- ABOUT THIS TASK -
Filter these entries so that only lines with the word "none" remain.

- DATASET RECORDS -
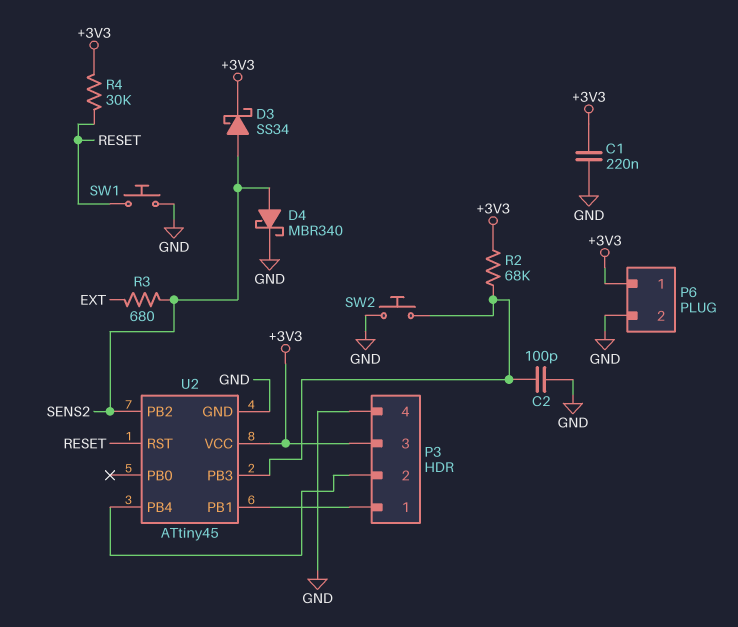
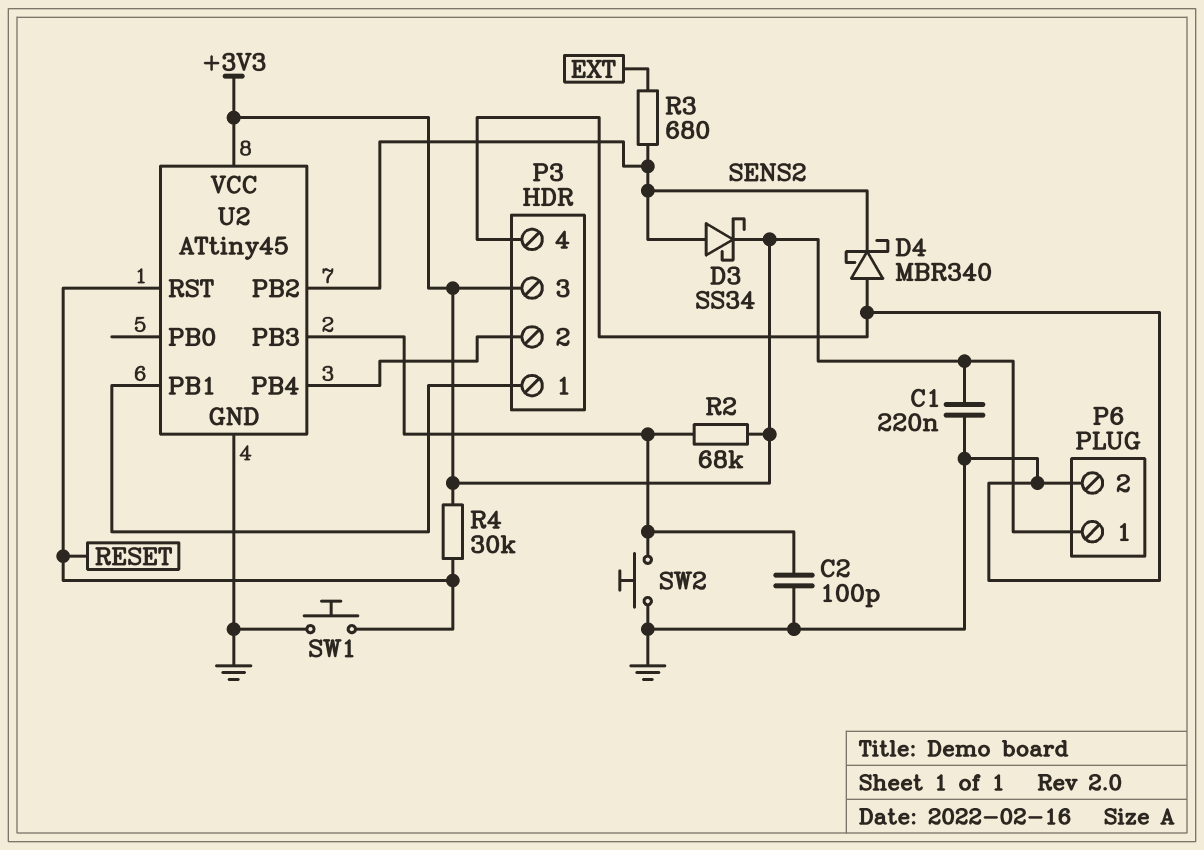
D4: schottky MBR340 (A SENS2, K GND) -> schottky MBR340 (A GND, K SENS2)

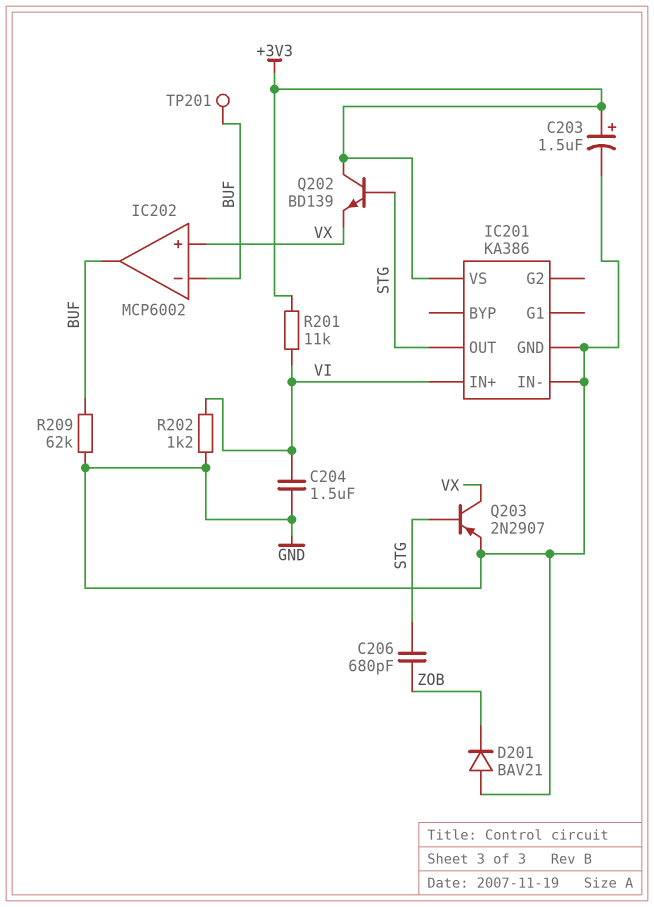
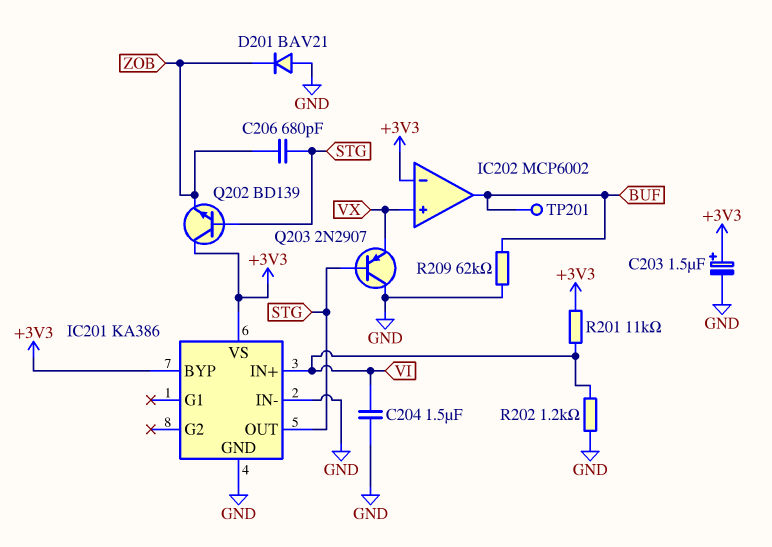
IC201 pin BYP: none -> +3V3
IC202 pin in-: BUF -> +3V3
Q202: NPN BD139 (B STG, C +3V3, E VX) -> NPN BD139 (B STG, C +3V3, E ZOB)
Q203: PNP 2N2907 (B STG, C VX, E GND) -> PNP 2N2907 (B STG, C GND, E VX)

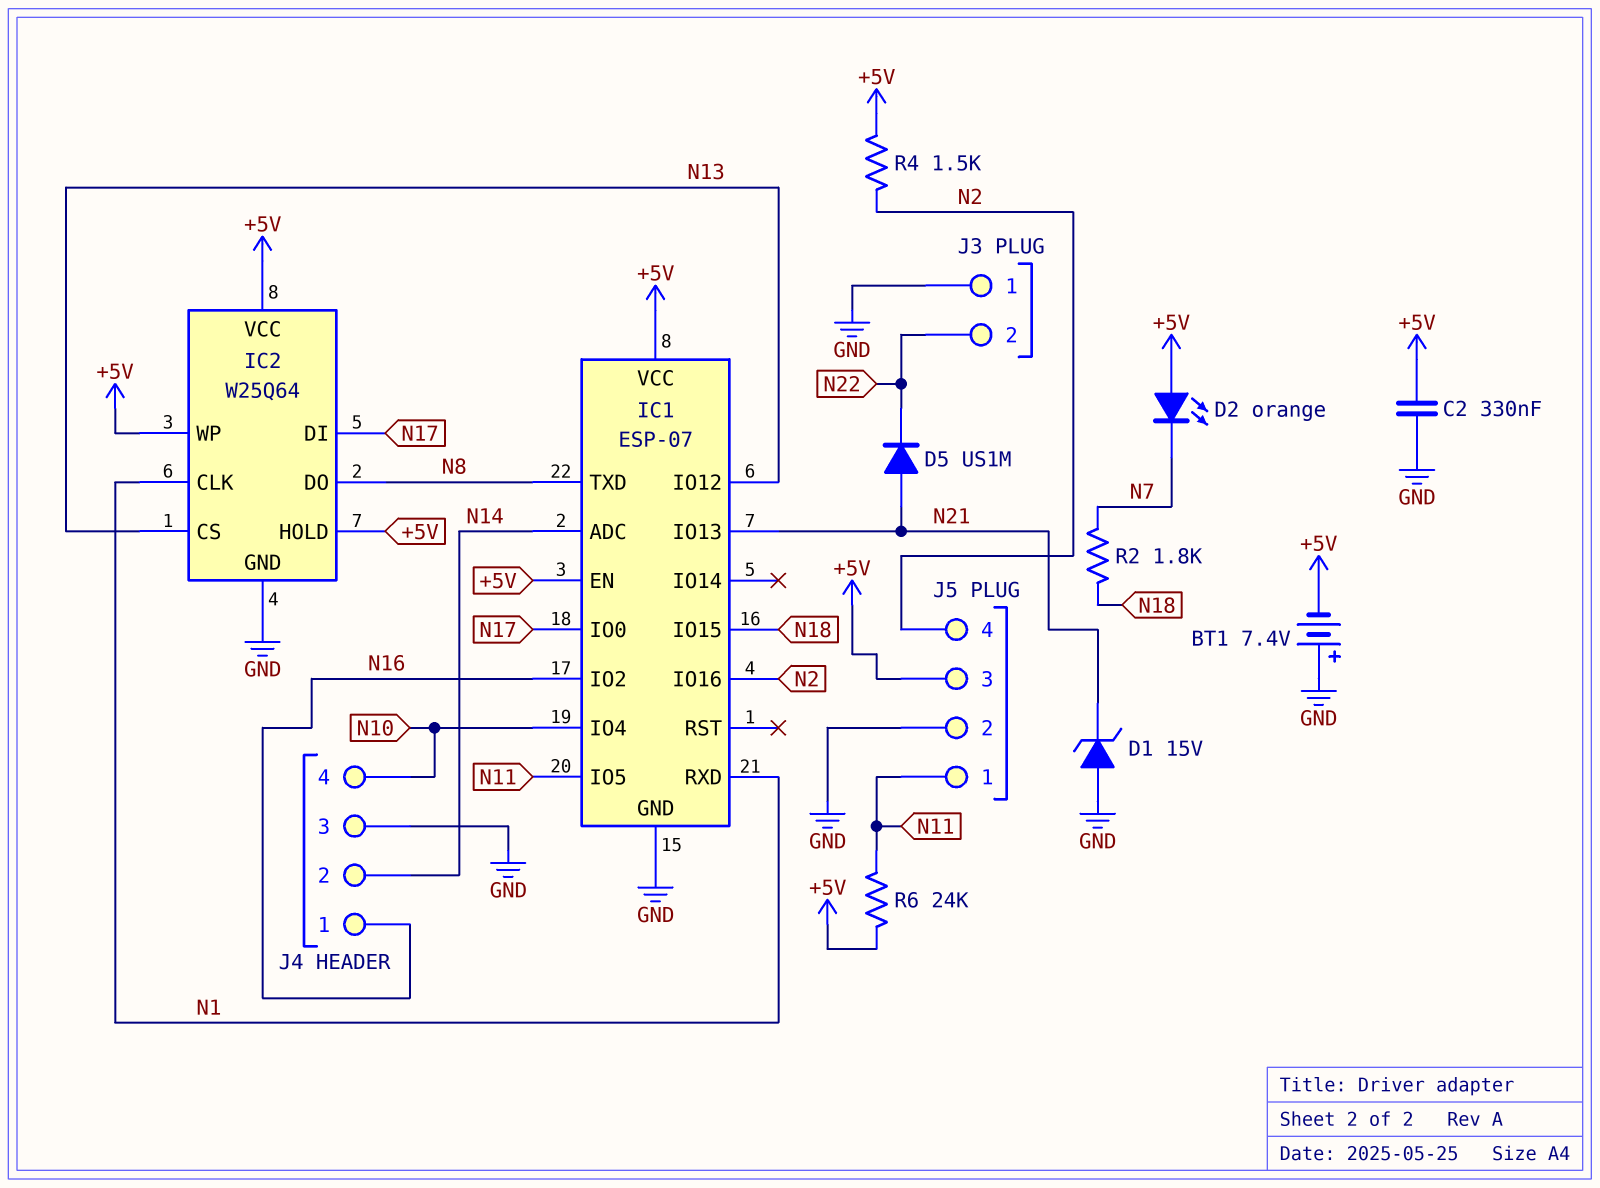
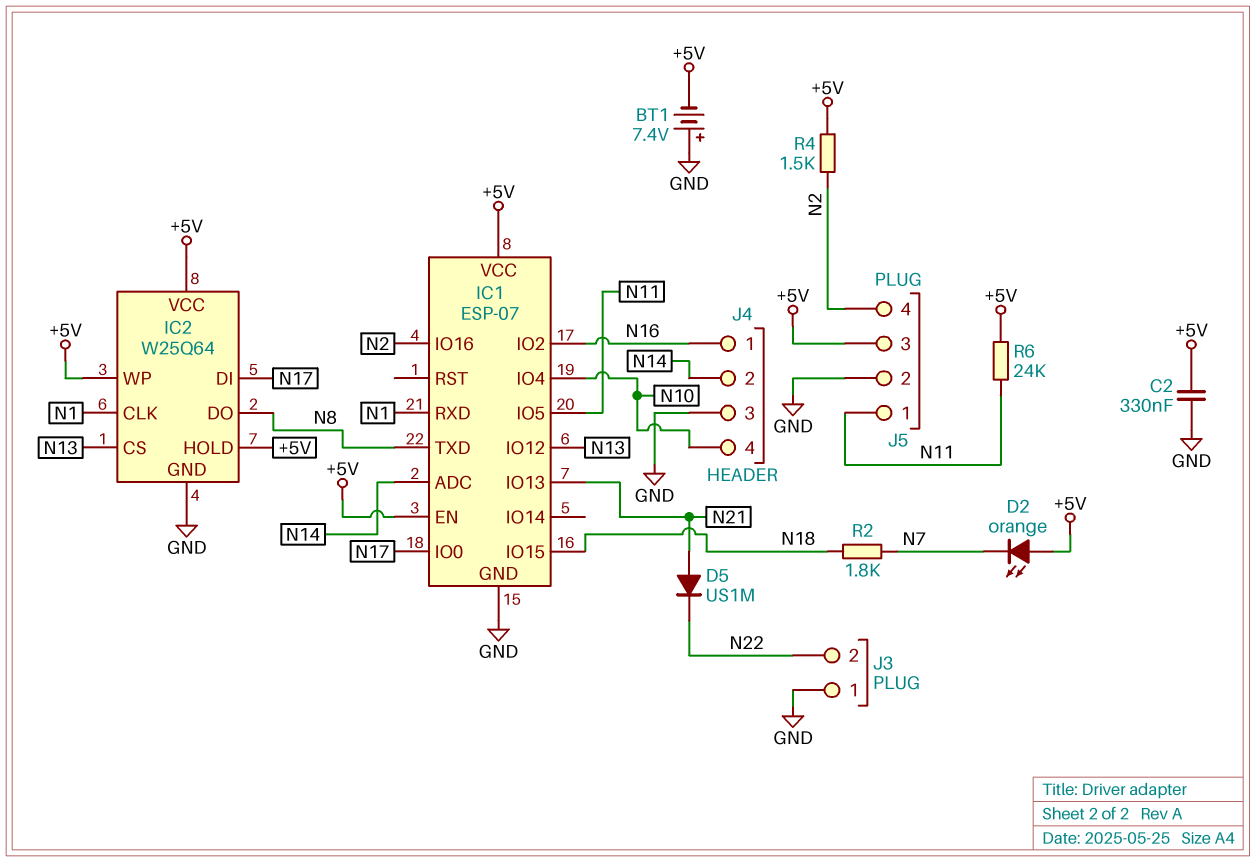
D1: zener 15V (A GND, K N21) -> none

- SOLUTION -
IC201 pin BYP: none -> +3V3
D1: zener 15V (A GND, K N21) -> none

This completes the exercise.